REQUIRED ACTION:
Write out exactly, with no other output, the lines below from the one that contains "JP2 pin 1: ISO_E -> ISO_C" through the end.

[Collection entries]
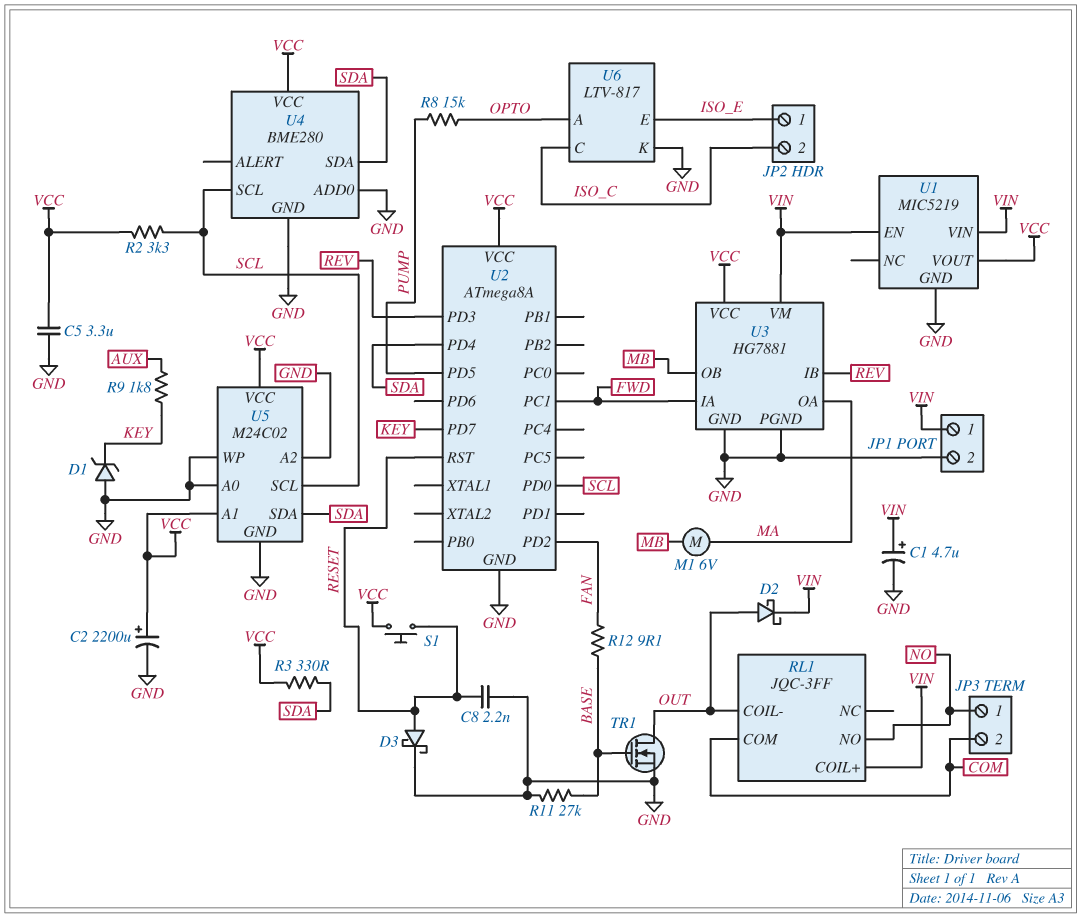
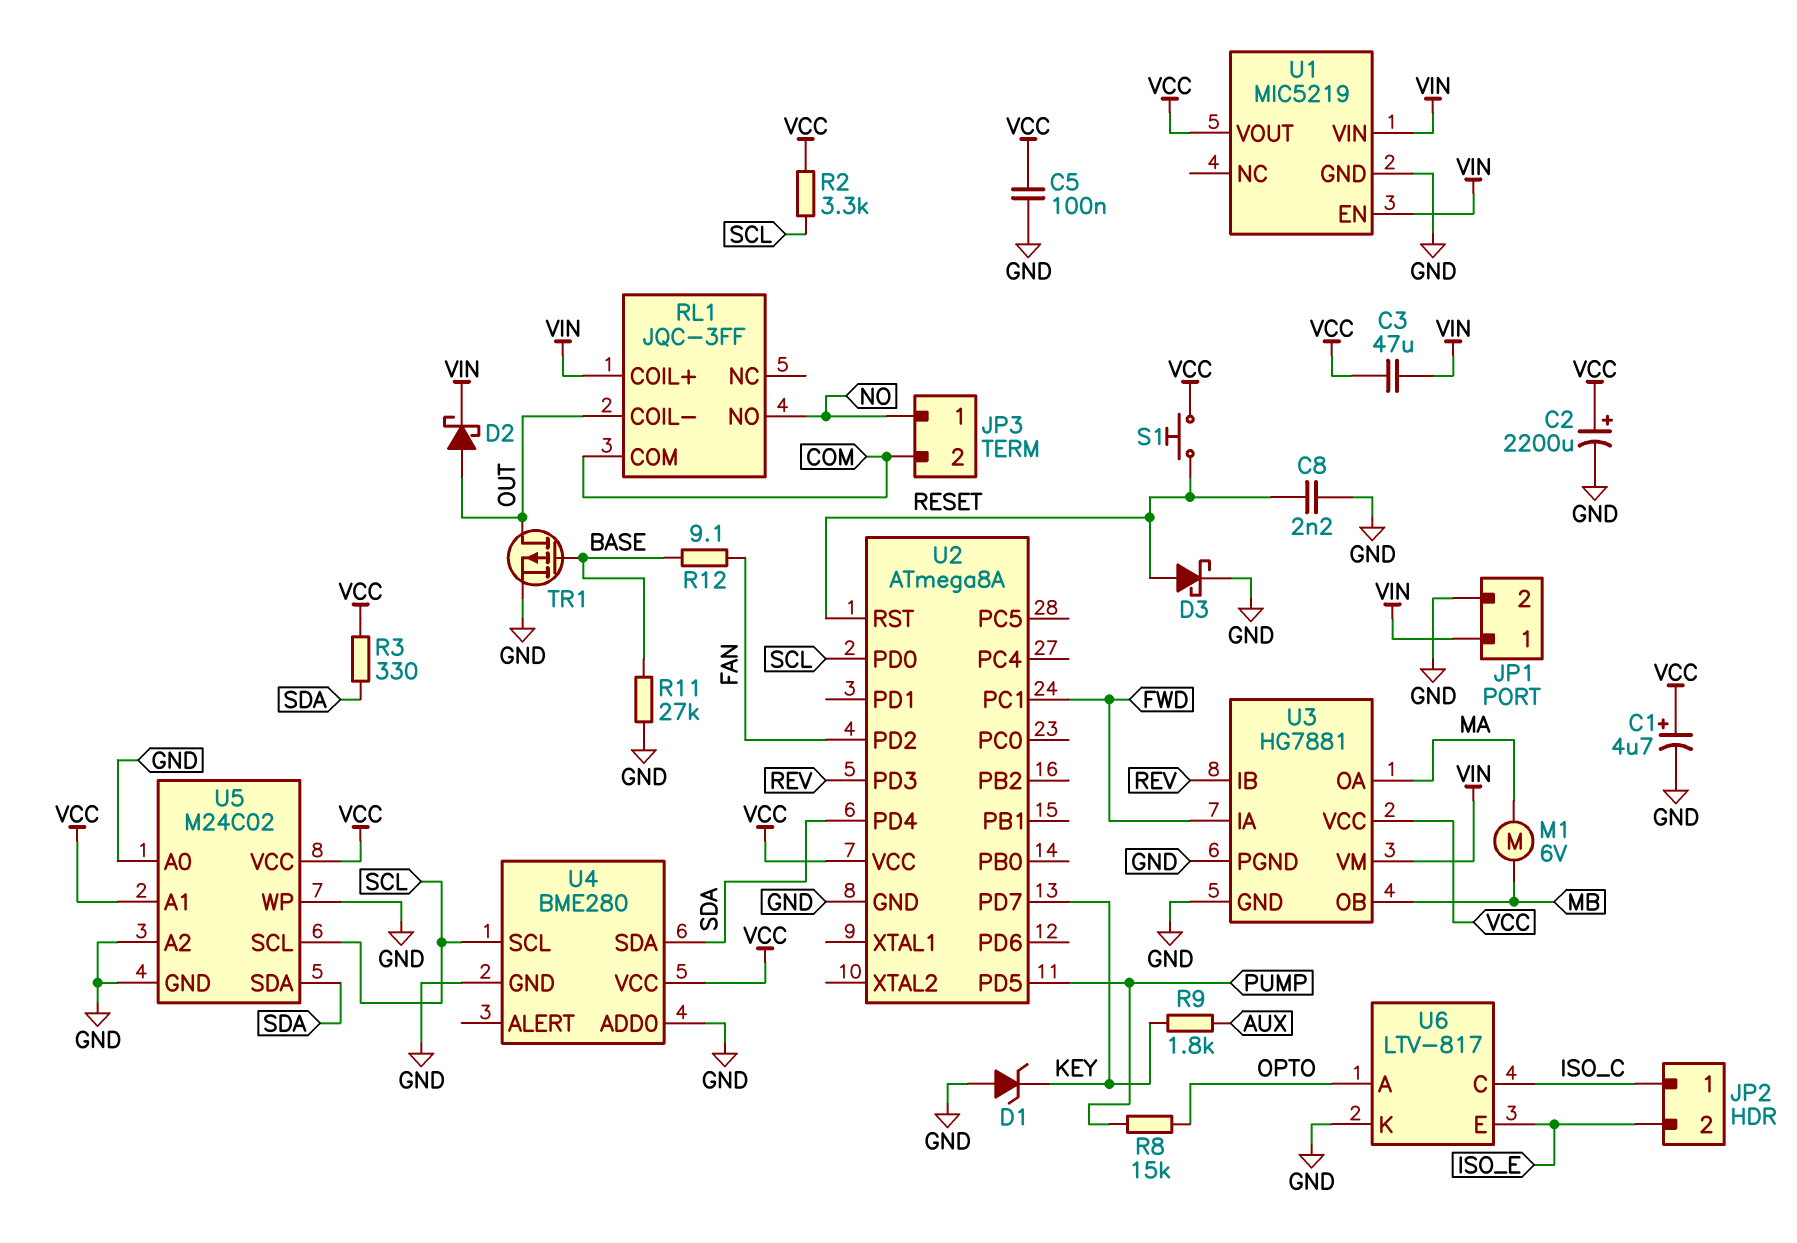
C1: 4.7uF (plus VIN, minus GND) -> 4.7uF (plus VCC, minus GND)
C3: none -> 47uF (VCC, VIN)
C5: 3.3uF (GND, VCC) -> 100nF (GND, VCC)
JP2 pin 1: ISO_E -> ISO_C
JP2 pin 2: ISO_C -> ISO_E
TR1: NMOS (G BASE, D OUT, S GND) -> PMOS (G BASE, D OUT, S GND)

YOUR RESPONSE:
JP2 pin 1: ISO_E -> ISO_C
JP2 pin 2: ISO_C -> ISO_E
TR1: NMOS (G BASE, D OUT, S GND) -> PMOS (G BASE, D OUT, S GND)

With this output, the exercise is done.